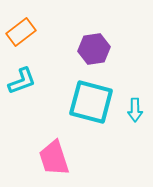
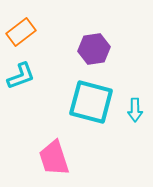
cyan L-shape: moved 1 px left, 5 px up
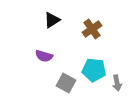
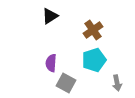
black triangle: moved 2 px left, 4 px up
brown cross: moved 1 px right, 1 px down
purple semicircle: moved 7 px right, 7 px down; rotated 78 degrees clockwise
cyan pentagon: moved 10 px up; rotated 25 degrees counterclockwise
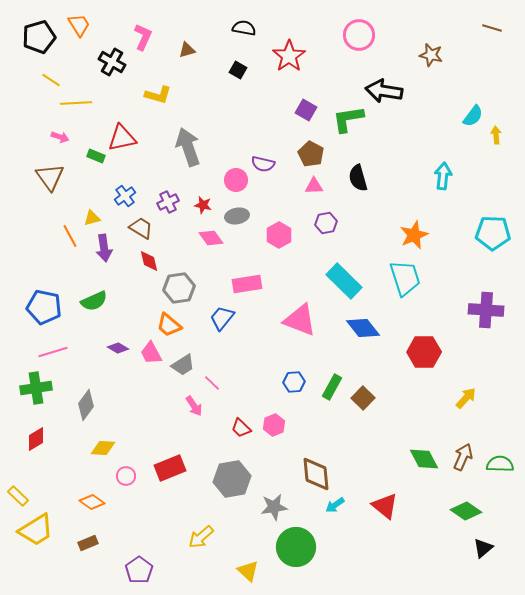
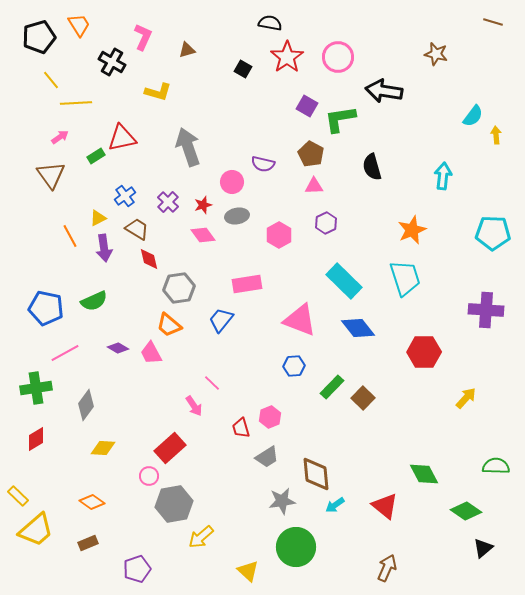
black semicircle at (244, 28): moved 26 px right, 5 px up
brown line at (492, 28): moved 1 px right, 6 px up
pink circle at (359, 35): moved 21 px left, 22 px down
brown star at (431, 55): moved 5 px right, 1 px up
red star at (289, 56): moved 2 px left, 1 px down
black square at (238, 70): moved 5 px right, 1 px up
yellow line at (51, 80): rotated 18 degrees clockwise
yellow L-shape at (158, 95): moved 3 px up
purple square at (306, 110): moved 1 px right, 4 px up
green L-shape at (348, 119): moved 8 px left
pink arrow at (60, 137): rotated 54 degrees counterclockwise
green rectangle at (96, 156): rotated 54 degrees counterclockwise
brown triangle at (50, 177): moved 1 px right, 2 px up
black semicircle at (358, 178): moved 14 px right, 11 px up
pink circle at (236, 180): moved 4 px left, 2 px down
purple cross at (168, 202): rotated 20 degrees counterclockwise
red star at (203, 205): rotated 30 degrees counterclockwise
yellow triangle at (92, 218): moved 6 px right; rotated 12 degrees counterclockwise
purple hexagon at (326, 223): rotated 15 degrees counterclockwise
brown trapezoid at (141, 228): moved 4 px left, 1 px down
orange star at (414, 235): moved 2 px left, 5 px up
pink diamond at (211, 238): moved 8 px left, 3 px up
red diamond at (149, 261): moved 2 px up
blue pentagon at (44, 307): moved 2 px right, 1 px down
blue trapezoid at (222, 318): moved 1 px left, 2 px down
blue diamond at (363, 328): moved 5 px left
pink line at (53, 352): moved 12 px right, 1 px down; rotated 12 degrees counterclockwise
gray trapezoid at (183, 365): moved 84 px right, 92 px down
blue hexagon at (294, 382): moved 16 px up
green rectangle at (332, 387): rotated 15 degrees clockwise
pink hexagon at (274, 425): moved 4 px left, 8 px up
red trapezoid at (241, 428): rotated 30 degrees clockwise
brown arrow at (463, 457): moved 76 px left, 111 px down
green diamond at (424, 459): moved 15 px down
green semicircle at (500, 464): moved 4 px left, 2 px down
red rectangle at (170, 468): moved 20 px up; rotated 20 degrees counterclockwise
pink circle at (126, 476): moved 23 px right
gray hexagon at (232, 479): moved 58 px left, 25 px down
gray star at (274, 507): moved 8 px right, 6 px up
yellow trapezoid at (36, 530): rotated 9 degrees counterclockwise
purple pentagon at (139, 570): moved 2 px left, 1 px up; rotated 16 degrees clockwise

◆ ◆ ◆ ◆ ◆

• **Task requirements**
Whenever a line of the material above contains the string "arrow", copy that line out.

• **Output of the exercise**
pink arrow at (60, 137): rotated 54 degrees counterclockwise
brown arrow at (463, 457): moved 76 px left, 111 px down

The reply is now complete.